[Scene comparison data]

******

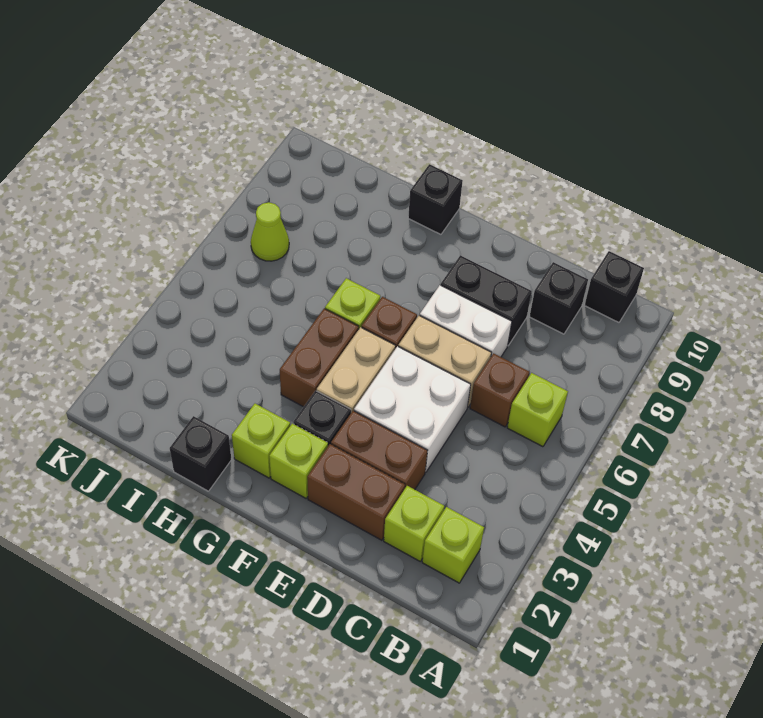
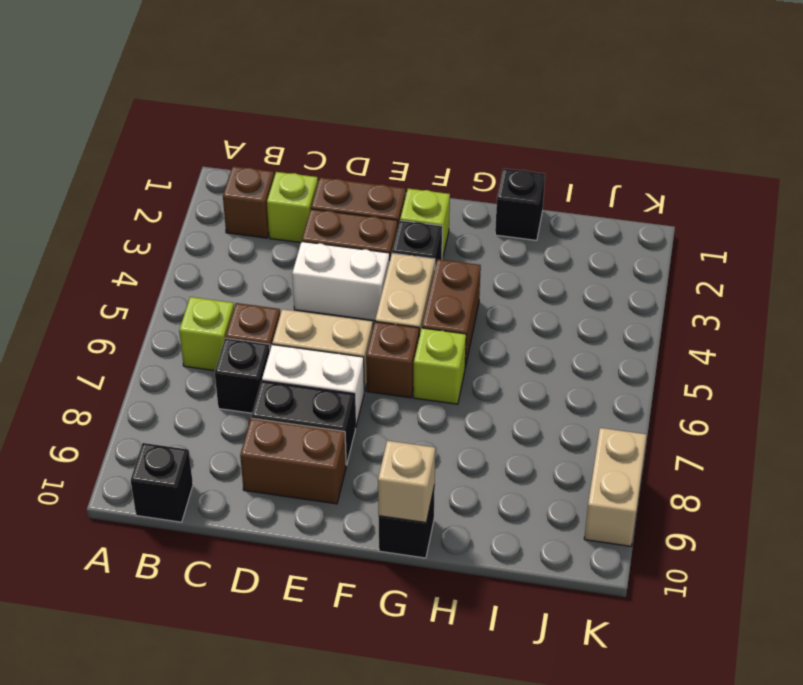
lime 1x1 brick [422,507,484,583] -> brown 1x1 brick [223,166,274,238]
black 1x1 brick [530,262,588,334] -> black 1x1 brick moved to [215,338,270,413]
white 2x2 brick [354,346,471,472] -> white 1x2 brick [292,242,390,321]
none -> brown 1x2 brick [240,418,346,504]
lime 1x1 brick [232,404,290,478] -> none
none -> tan 1x1 brick [378,441,435,523]
lime 1x1 cone [251,202,289,261] -> none
none -> tan 1x2 brick [584,428,647,546]

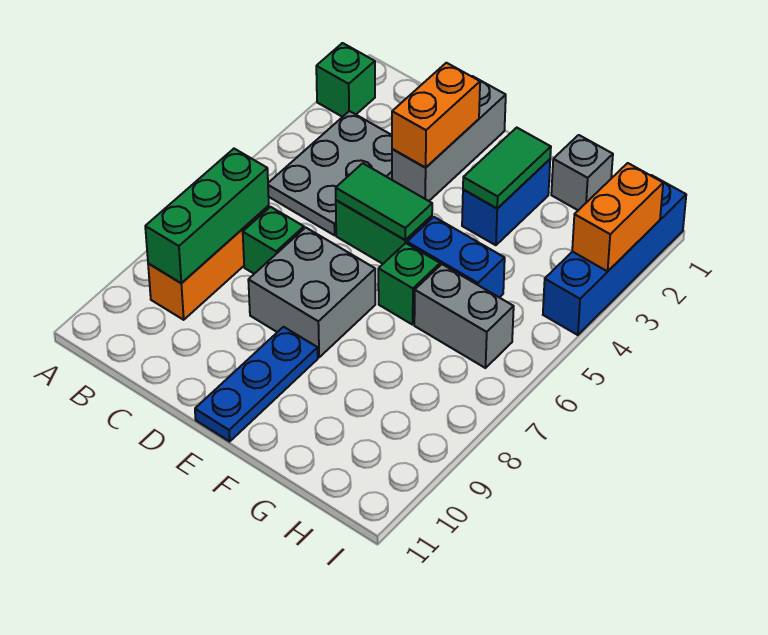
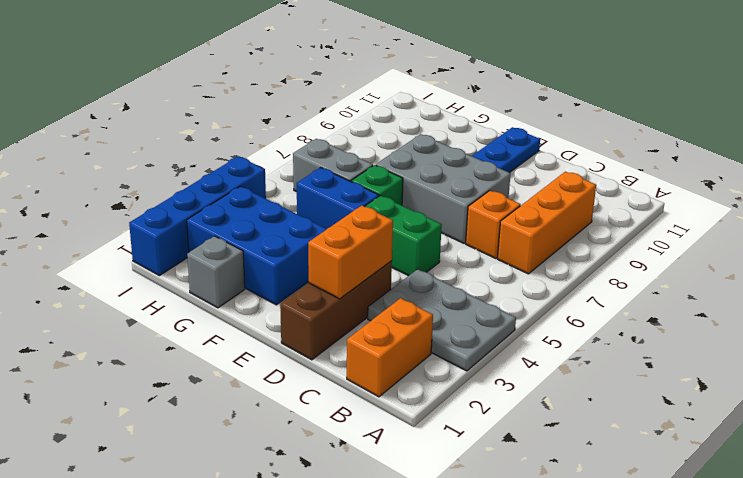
green 1x1 brick [316,43,375,117] -> none
grey 2x3 plate [268,111,392,235] -> grey 2x3 plate turned to [368,269,516,371]
green 1x3 brick [145,149,269,283] -> none
green 1x1 brick [243,207,304,274] -> orange 1x1 brick [466,191,521,258]
grey 1x3 brick [392,76,506,201] -> brown 1x3 brick [280,261,392,360]
green 1x2 tile [336,163,432,240] -> none
grey 2x2 brick [248,228,375,357] -> grey 2x3 brick [376,134,511,243]
blue 1x2 brick [462,159,550,245] -> blue 2x3 brick [187,186,327,305]
green 1x2 tile [463,128,551,208] -> none
orange 1x2 brick [572,163,663,271] -> orange 1x2 brick moved to [347,298,433,397]

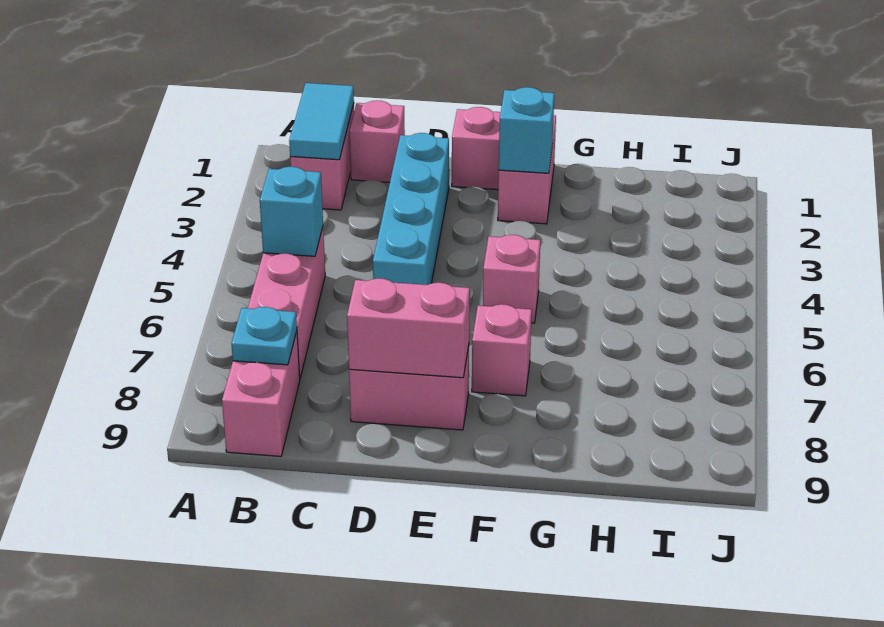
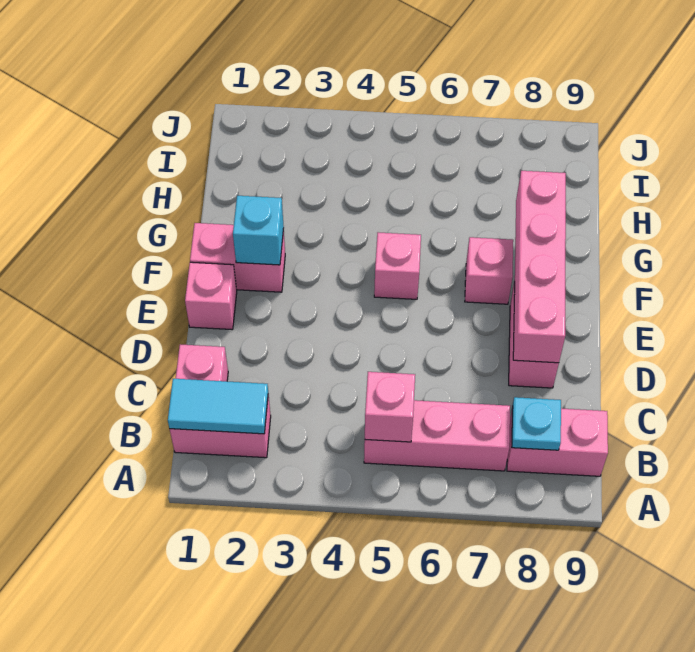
cyan 1x1 brick [260,167,323,256] -> pink 1x1 brick [365,372,415,442]
cyan 1x4 brick [373,133,449,285] -> none
pink 1x2 brick [347,278,470,378] -> pink 1x4 brick [513,171,566,363]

******

## How to complete this task
For this answer, return word for word the lines from the first line of the records through the line containing "grey 1x3 brick". Omit the pictures.

## Result of this exercise
lime 1x1 brick [422,507,484,583] -> brown 1x1 brick [223,166,274,238]
black 1x1 brick [530,262,588,334] -> black 1x1 brick moved to [215,338,270,413]
white 2x2 brick [354,346,471,472] -> white 1x2 brick [292,242,390,321]
none -> brown 1x2 brick [240,418,346,504]
lime 1x1 brick [232,404,290,478] -> none
none -> tan 1x1 brick [378,441,435,523]
lime 1x1 cone [251,202,289,261] -> none
none -> tan 1x2 brick [584,428,647,546]

green 1x1 brick [316,43,375,117] -> none
grey 2x3 plate [268,111,392,235] -> grey 2x3 plate turned to [368,269,516,371]
green 1x3 brick [145,149,269,283] -> none
green 1x1 brick [243,207,304,274] -> orange 1x1 brick [466,191,521,258]
grey 1x3 brick [392,76,506,201] -> brown 1x3 brick [280,261,392,360]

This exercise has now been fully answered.